Task statement – The expected output is every line of the data exactly as shown, minus the images.

__________

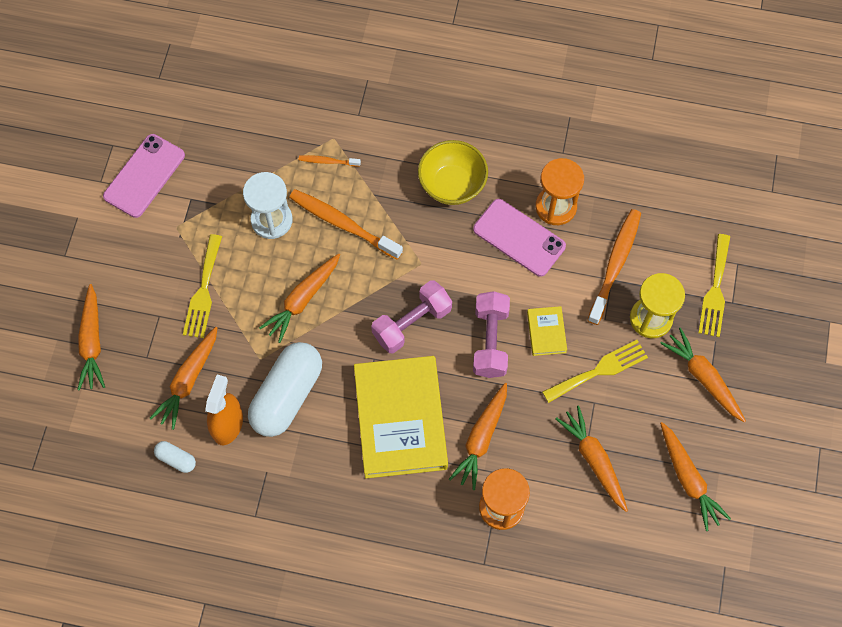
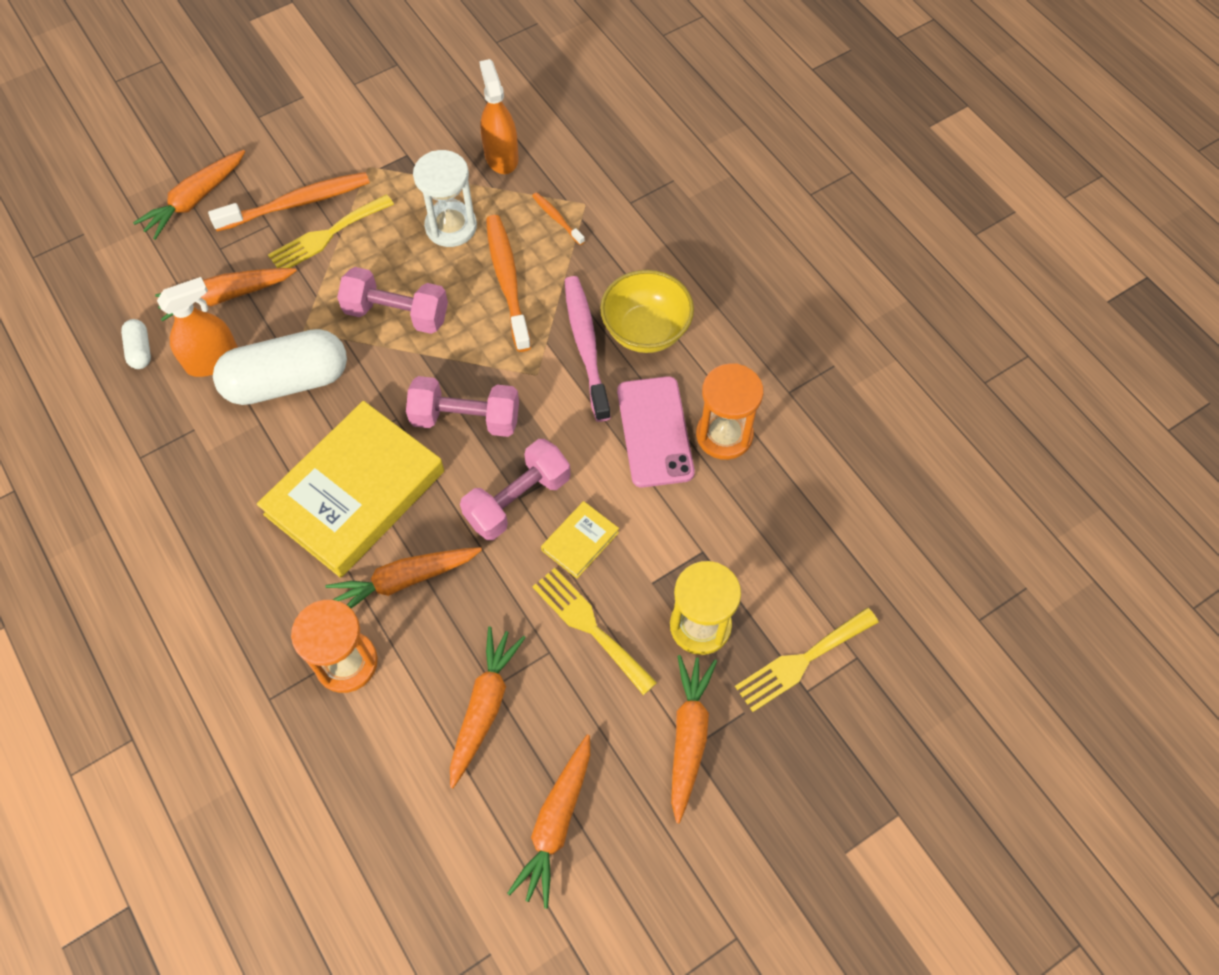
camera: 45 degrees right, 5 degrees down
pink phone [103,134,185,218] -> none
orange carrot [259,253,340,343] -> pink dumbbell [337,267,448,334]
yellow fork [542,340,648,403] -> yellow fork turned 150 degrees counterclockwise [532,568,657,695]
orange toothbrush [587,209,641,325] -> orange toothbrush moved to [208,172,370,232]
none -> orange spray bottle [479,59,519,174]
none -> pink toothbrush [565,276,611,422]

__________

Output of the exercise –
camera: 45 degrees right, 5 degrees down
pink phone [103,134,185,218] -> none
orange carrot [259,253,340,343] -> pink dumbbell [337,267,448,334]
yellow fork [542,340,648,403] -> yellow fork turned 150 degrees counterclockwise [532,568,657,695]
orange toothbrush [587,209,641,325] -> orange toothbrush moved to [208,172,370,232]
none -> orange spray bottle [479,59,519,174]
none -> pink toothbrush [565,276,611,422]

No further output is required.